# RECORDED INFORMATION:
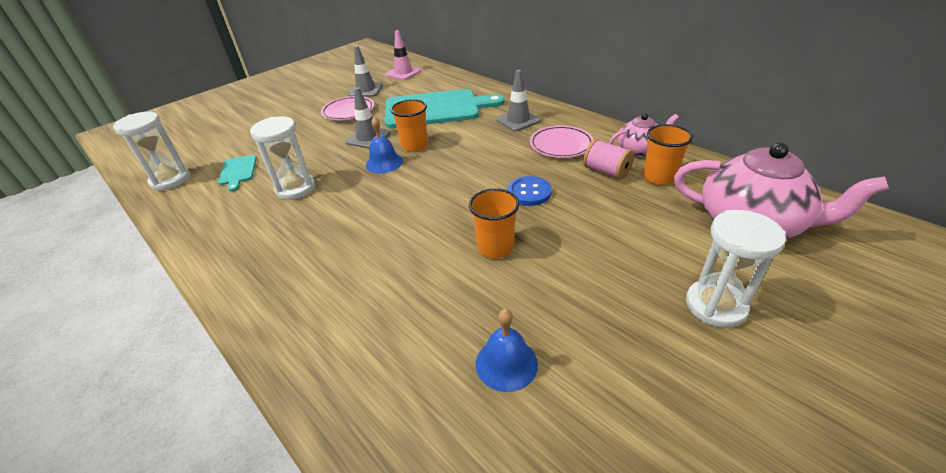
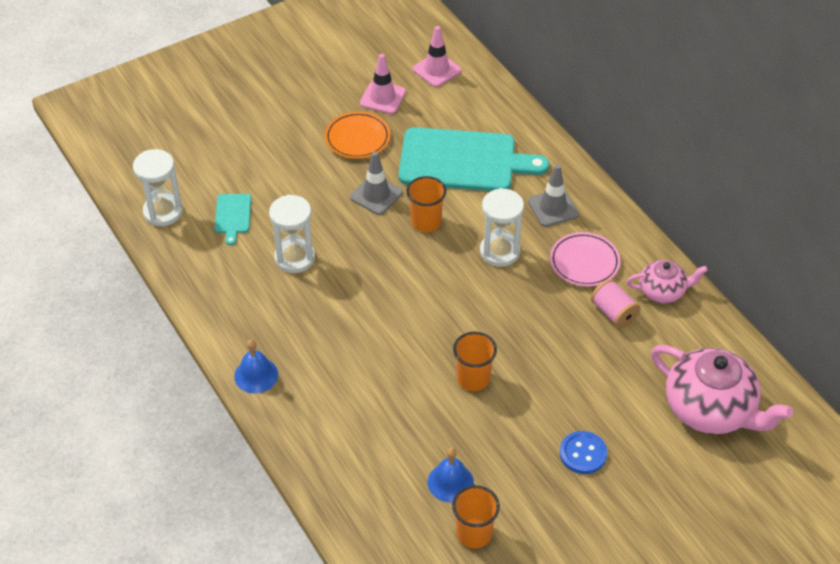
camera: 10 degrees right, 10 degrees up
pink plate [321,96,374,120] -> orange plate [325,112,390,159]
grey traffic cone [348,46,383,97] -> pink traffic cone [360,54,406,114]
blue bell [366,117,403,173] -> blue bell moved to [234,339,278,394]
blue button [508,176,552,206] -> blue button moved to [560,431,607,474]
orange cup [643,124,693,185] -> orange cup moved to [452,485,500,548]
white hourglass [686,210,786,328] -> white hourglass moved to [480,188,524,267]

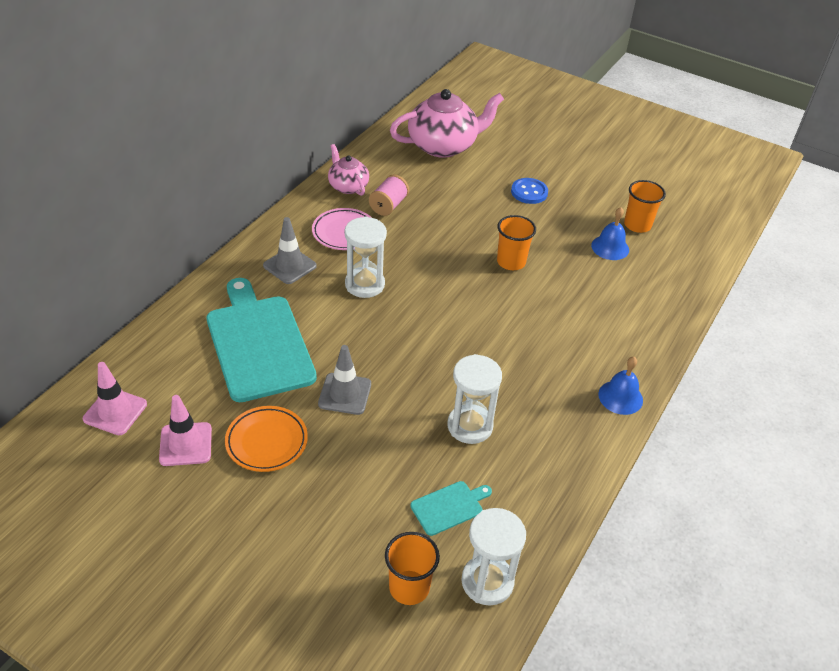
camera: 120 degrees left, 5 degrees down
orange cup [406,176,446,232] -> orange cup moved to [385,532,440,605]
pink teapot [651,345,793,434] -> pink teapot turned 60 degrees clockwise [390,89,504,158]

# WORK ORDER:
From the line that contains "blue bell [366,117,403,173]" to the end of the material above, output every line exactly, both ends included, but leave out any pictures.

# FINISHED EXERCISE:
blue bell [366,117,403,173] -> blue bell moved to [234,339,278,394]
blue button [508,176,552,206] -> blue button moved to [560,431,607,474]
orange cup [643,124,693,185] -> orange cup moved to [452,485,500,548]
white hourglass [686,210,786,328] -> white hourglass moved to [480,188,524,267]

camera: 120 degrees left, 5 degrees down
orange cup [406,176,446,232] -> orange cup moved to [385,532,440,605]
pink teapot [651,345,793,434] -> pink teapot turned 60 degrees clockwise [390,89,504,158]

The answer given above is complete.